Supplied material:
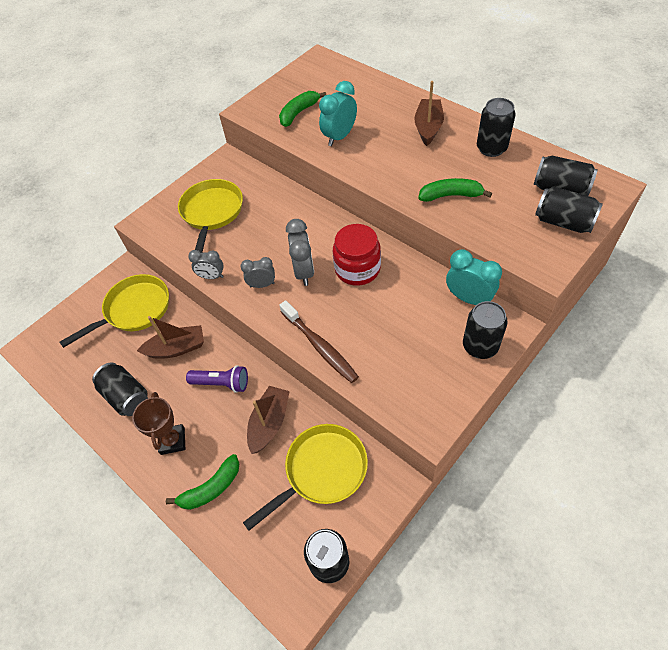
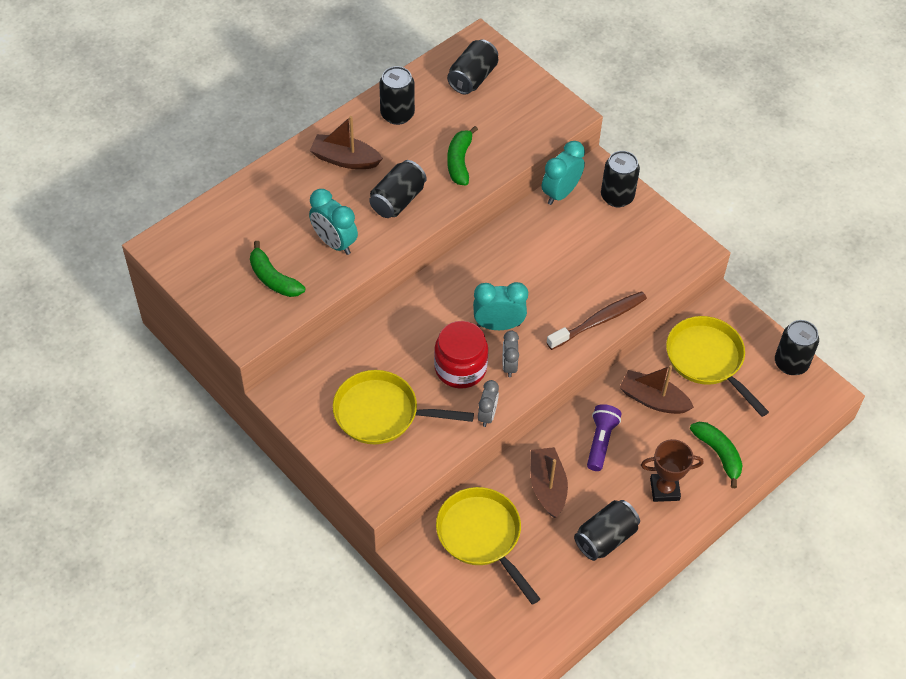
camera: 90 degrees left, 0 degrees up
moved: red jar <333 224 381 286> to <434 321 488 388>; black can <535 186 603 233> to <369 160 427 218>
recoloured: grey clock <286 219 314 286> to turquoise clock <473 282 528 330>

Task: Nothing should be returned except the lines from the one containing "moved: red jar" through the last line of the data, each restated word for word.

Exercise response:
moved: red jar <333 224 381 286> to <434 321 488 388>; black can <535 186 603 233> to <369 160 427 218>
recoloured: grey clock <286 219 314 286> to turquoise clock <473 282 528 330>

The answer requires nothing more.